What is expected: Repeat the data below in full. Pictures must not be part of the copy.

[Start of Attachment]

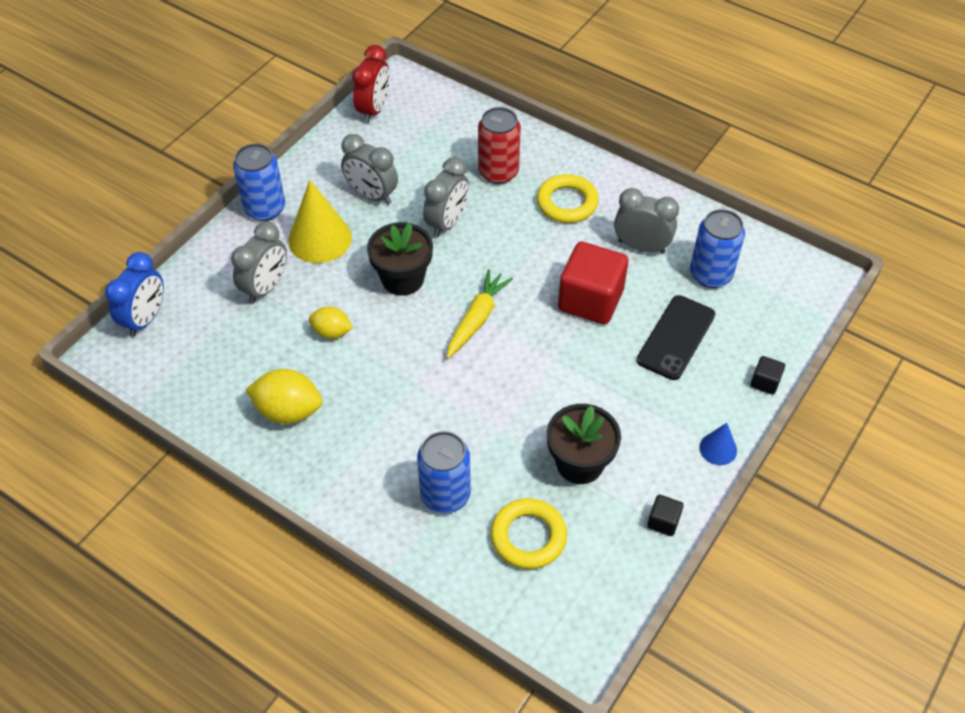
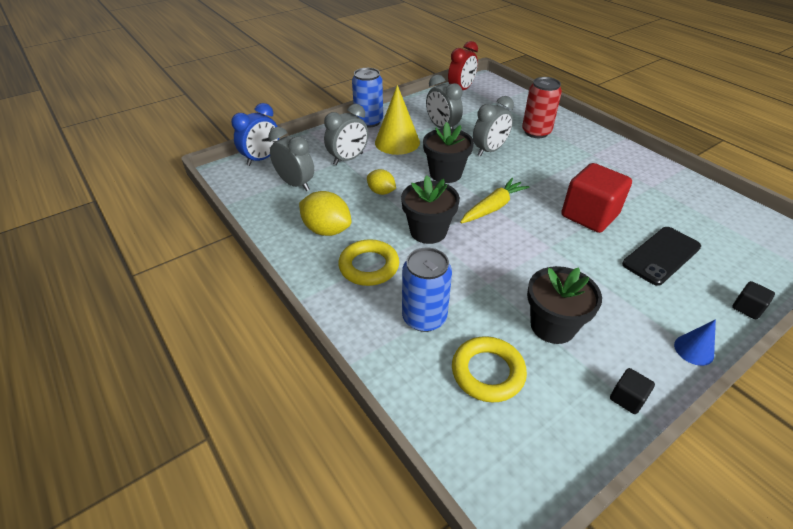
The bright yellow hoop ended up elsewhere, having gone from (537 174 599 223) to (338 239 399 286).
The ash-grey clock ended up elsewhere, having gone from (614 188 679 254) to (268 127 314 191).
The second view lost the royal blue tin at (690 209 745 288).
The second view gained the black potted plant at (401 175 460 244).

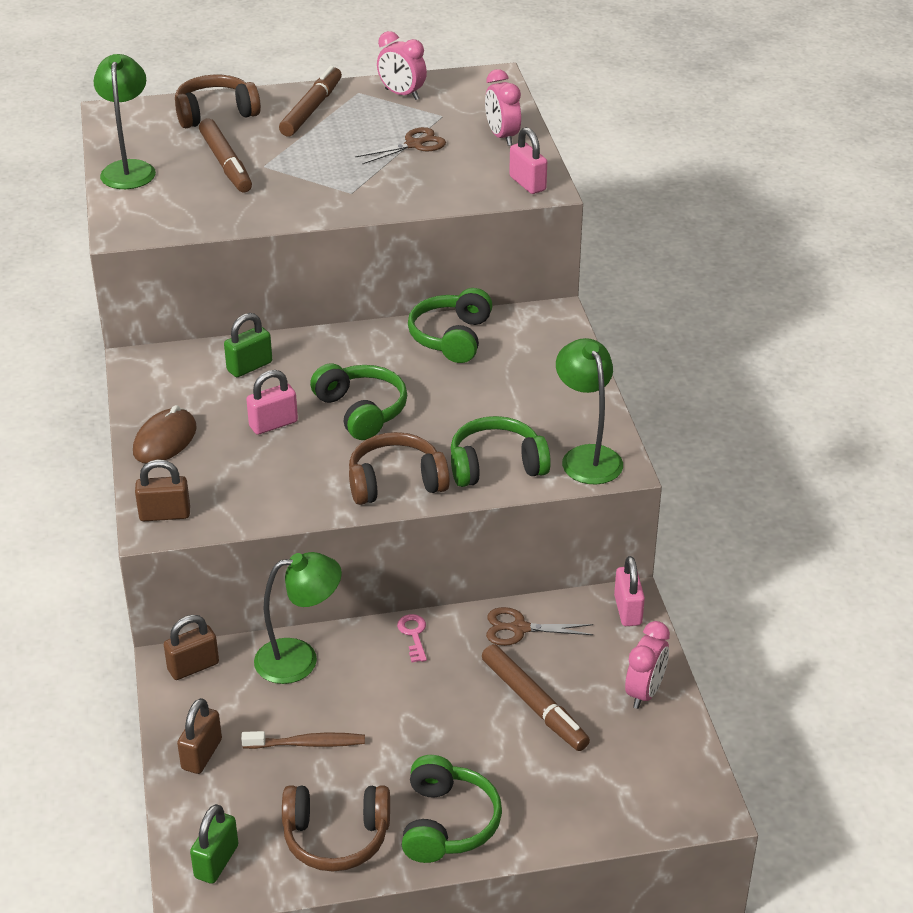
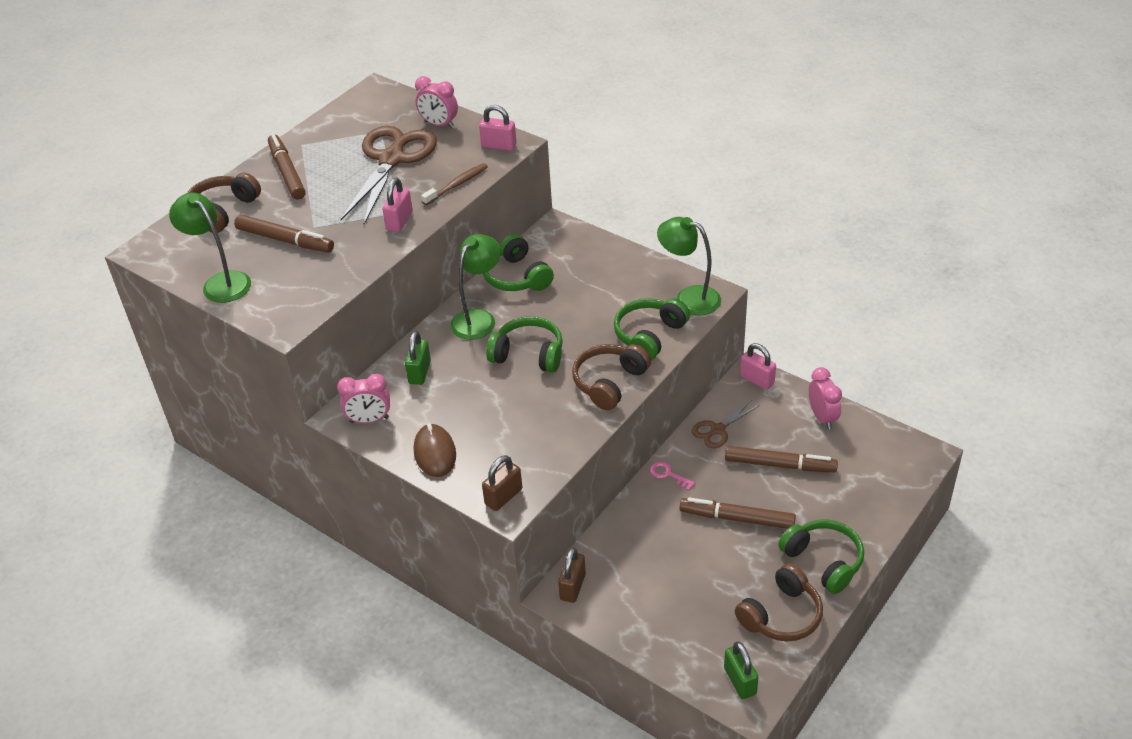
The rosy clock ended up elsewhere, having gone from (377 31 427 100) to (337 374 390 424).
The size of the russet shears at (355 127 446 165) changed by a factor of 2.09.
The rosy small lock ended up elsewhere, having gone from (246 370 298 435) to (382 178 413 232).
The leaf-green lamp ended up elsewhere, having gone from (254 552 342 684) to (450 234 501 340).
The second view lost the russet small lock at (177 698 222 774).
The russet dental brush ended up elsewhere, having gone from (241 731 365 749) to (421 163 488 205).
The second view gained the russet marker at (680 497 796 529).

[End of Attachment]

Answer section:
The bright yellow hoop ended up elsewhere, having gone from (537 174 599 223) to (338 239 399 286).
The ash-grey clock ended up elsewhere, having gone from (614 188 679 254) to (268 127 314 191).
The second view lost the royal blue tin at (690 209 745 288).
The second view gained the black potted plant at (401 175 460 244).

The rosy clock ended up elsewhere, having gone from (377 31 427 100) to (337 374 390 424).
The size of the russet shears at (355 127 446 165) changed by a factor of 2.09.
The rosy small lock ended up elsewhere, having gone from (246 370 298 435) to (382 178 413 232).
The leaf-green lamp ended up elsewhere, having gone from (254 552 342 684) to (450 234 501 340).
The second view lost the russet small lock at (177 698 222 774).
The russet dental brush ended up elsewhere, having gone from (241 731 365 749) to (421 163 488 205).
The second view gained the russet marker at (680 497 796 529).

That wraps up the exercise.